Description of the task.
Before you finish, make sure every line below has been written out exactly.

Stored data entries.

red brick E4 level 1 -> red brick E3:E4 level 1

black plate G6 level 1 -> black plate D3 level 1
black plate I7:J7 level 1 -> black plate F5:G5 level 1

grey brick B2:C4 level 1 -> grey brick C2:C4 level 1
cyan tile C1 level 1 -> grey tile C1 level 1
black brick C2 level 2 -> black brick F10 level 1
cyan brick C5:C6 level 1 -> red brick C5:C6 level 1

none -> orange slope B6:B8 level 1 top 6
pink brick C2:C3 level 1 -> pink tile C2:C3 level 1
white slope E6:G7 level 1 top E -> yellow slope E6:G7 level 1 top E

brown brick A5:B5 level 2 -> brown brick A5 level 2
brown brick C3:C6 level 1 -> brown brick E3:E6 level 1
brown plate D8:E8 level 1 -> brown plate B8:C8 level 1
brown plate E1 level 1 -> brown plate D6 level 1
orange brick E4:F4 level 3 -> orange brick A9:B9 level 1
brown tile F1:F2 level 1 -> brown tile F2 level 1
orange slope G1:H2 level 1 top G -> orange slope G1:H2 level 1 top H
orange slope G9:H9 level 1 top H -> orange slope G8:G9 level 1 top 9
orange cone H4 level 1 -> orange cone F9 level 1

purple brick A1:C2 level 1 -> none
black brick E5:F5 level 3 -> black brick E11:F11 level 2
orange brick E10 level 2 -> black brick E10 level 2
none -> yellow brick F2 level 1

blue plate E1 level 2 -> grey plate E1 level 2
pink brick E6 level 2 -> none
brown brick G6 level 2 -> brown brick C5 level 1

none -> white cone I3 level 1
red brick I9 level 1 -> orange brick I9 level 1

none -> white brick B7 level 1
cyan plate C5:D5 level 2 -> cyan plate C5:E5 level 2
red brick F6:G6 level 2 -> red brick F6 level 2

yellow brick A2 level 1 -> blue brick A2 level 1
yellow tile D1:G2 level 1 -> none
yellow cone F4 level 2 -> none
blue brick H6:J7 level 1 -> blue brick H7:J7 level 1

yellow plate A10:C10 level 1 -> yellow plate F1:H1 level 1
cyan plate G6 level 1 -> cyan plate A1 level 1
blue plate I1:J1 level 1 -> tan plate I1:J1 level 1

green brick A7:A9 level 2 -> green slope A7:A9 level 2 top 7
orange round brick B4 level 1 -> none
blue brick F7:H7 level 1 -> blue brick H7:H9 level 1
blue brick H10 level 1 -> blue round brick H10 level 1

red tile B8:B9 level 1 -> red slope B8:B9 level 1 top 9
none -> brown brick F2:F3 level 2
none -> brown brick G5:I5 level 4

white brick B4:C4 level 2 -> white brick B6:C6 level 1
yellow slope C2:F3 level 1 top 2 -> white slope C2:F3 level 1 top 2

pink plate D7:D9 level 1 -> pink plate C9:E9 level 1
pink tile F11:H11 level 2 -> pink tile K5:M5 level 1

The answer.
red brick E4 level 1 -> red brick E3:E4 level 1

black plate G6 level 1 -> black plate D3 level 1
black plate I7:J7 level 1 -> black plate F5:G5 level 1

grey brick B2:C4 level 1 -> grey brick C2:C4 level 1
cyan tile C1 level 1 -> grey tile C1 level 1
black brick C2 level 2 -> black brick F10 level 1
cyan brick C5:C6 level 1 -> red brick C5:C6 level 1

none -> orange slope B6:B8 level 1 top 6
pink brick C2:C3 level 1 -> pink tile C2:C3 level 1
white slope E6:G7 level 1 top E -> yellow slope E6:G7 level 1 top E

brown brick A5:B5 level 2 -> brown brick A5 level 2
brown brick C3:C6 level 1 -> brown brick E3:E6 level 1
brown plate D8:E8 level 1 -> brown plate B8:C8 level 1
brown plate E1 level 1 -> brown plate D6 level 1
orange brick E4:F4 level 3 -> orange brick A9:B9 level 1
brown tile F1:F2 level 1 -> brown tile F2 level 1
orange slope G1:H2 level 1 top G -> orange slope G1:H2 level 1 top H
orange slope G9:H9 level 1 top H -> orange slope G8:G9 level 1 top 9
orange cone H4 level 1 -> orange cone F9 level 1

purple brick A1:C2 level 1 -> none
black brick E5:F5 level 3 -> black brick E11:F11 level 2
orange brick E10 level 2 -> black brick E10 level 2
none -> yellow brick F2 level 1

blue plate E1 level 2 -> grey plate E1 level 2
pink brick E6 level 2 -> none
brown brick G6 level 2 -> brown brick C5 level 1

none -> white cone I3 level 1
red brick I9 level 1 -> orange brick I9 level 1

none -> white brick B7 level 1
cyan plate C5:D5 level 2 -> cyan plate C5:E5 level 2
red brick F6:G6 level 2 -> red brick F6 level 2

yellow brick A2 level 1 -> blue brick A2 level 1
yellow tile D1:G2 level 1 -> none
yellow cone F4 level 2 -> none
blue brick H6:J7 level 1 -> blue brick H7:J7 level 1

yellow plate A10:C10 level 1 -> yellow plate F1:H1 level 1
cyan plate G6 level 1 -> cyan plate A1 level 1
blue plate I1:J1 level 1 -> tan plate I1:J1 level 1

green brick A7:A9 level 2 -> green slope A7:A9 level 2 top 7
orange round brick B4 level 1 -> none
blue brick F7:H7 level 1 -> blue brick H7:H9 level 1
blue brick H10 level 1 -> blue round brick H10 level 1

red tile B8:B9 level 1 -> red slope B8:B9 level 1 top 9
none -> brown brick F2:F3 level 2
none -> brown brick G5:I5 level 4

white brick B4:C4 level 2 -> white brick B6:C6 level 1
yellow slope C2:F3 level 1 top 2 -> white slope C2:F3 level 1 top 2

pink plate D7:D9 level 1 -> pink plate C9:E9 level 1
pink tile F11:H11 level 2 -> pink tile K5:M5 level 1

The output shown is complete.